◆ TASK STATEMENT:
Among the lines of the data, copy those that hold "degrees".

◆ SOURCE MATERIAL:
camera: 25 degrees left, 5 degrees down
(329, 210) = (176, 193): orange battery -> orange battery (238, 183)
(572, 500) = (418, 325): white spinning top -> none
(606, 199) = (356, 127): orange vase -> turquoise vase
--
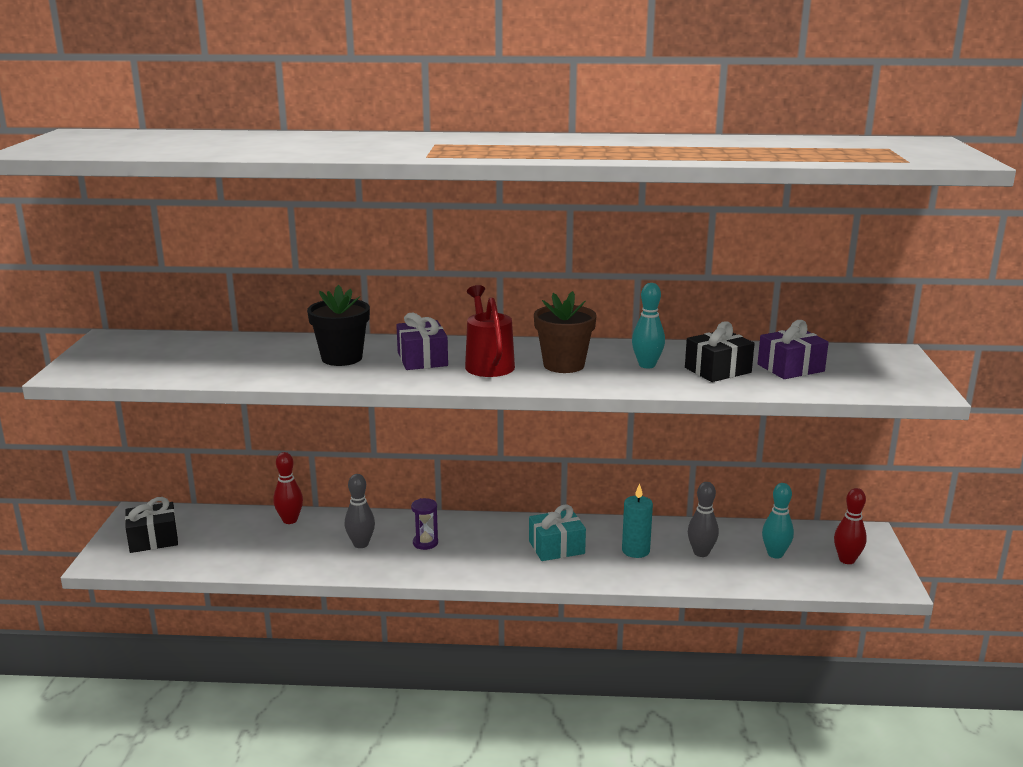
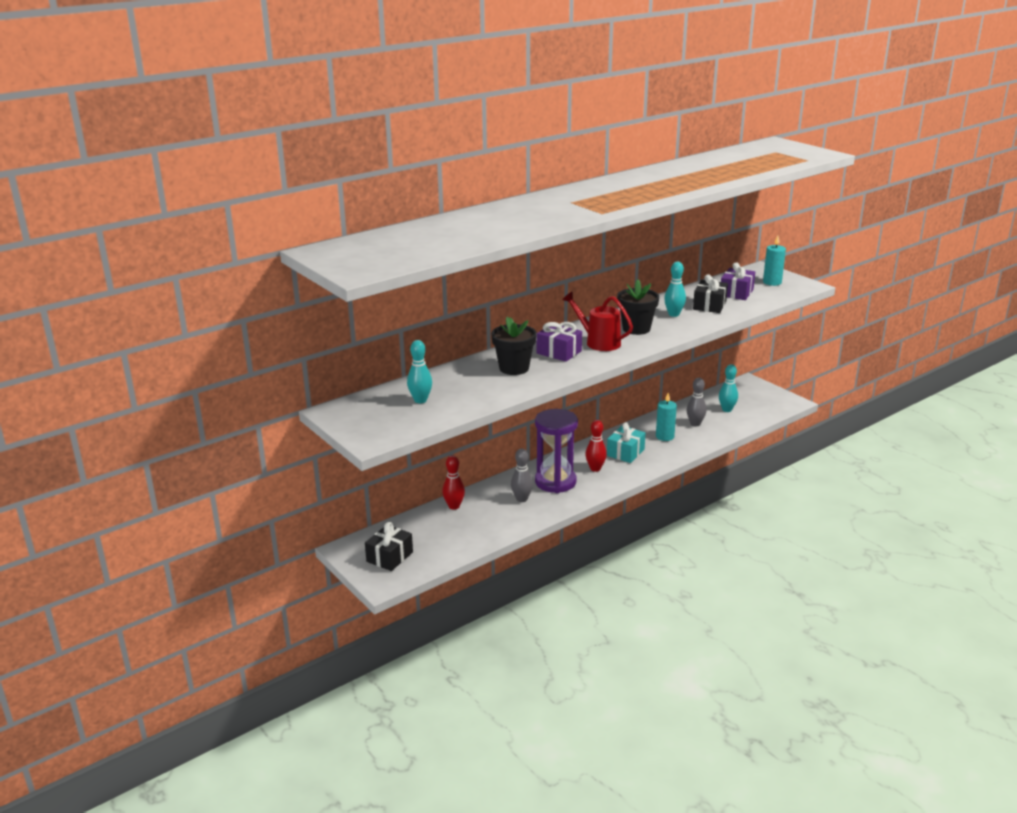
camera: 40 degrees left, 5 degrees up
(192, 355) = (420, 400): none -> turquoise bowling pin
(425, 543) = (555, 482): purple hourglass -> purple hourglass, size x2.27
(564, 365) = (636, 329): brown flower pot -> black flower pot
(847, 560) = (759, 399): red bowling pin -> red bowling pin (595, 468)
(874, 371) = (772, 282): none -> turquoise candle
==
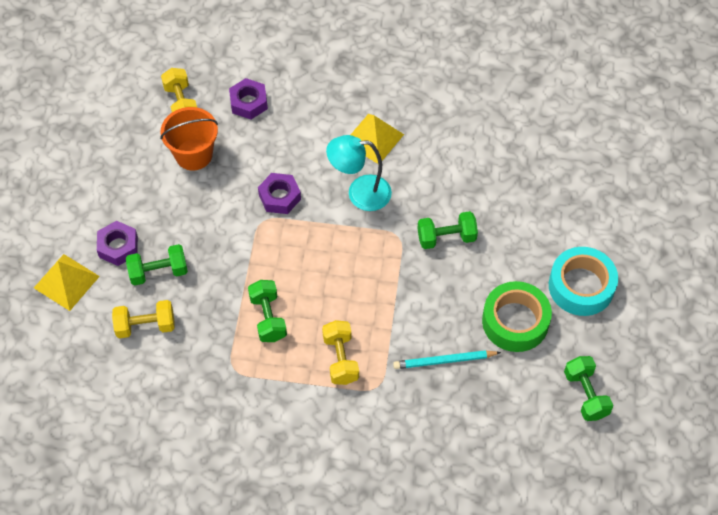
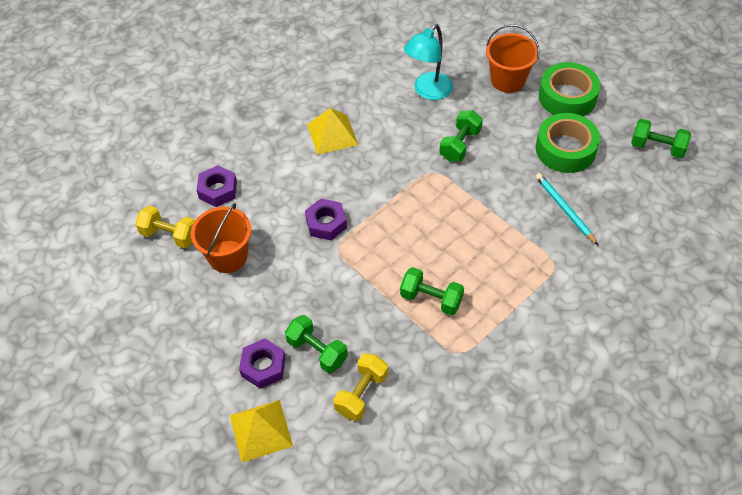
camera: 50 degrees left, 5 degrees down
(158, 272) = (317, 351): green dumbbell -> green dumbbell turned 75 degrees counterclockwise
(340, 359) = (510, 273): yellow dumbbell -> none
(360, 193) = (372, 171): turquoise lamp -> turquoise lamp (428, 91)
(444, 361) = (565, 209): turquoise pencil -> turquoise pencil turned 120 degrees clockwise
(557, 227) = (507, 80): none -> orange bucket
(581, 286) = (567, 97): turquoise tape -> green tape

◆ TASK RESPONSE:
camera: 25 degrees left, 5 degrees down
camera: 40 degrees left, 5 degrees up
camera: 50 degrees left, 5 degrees down
(158, 272) = (317, 351): green dumbbell -> green dumbbell turned 75 degrees counterclockwise
(444, 361) = (565, 209): turquoise pencil -> turquoise pencil turned 120 degrees clockwise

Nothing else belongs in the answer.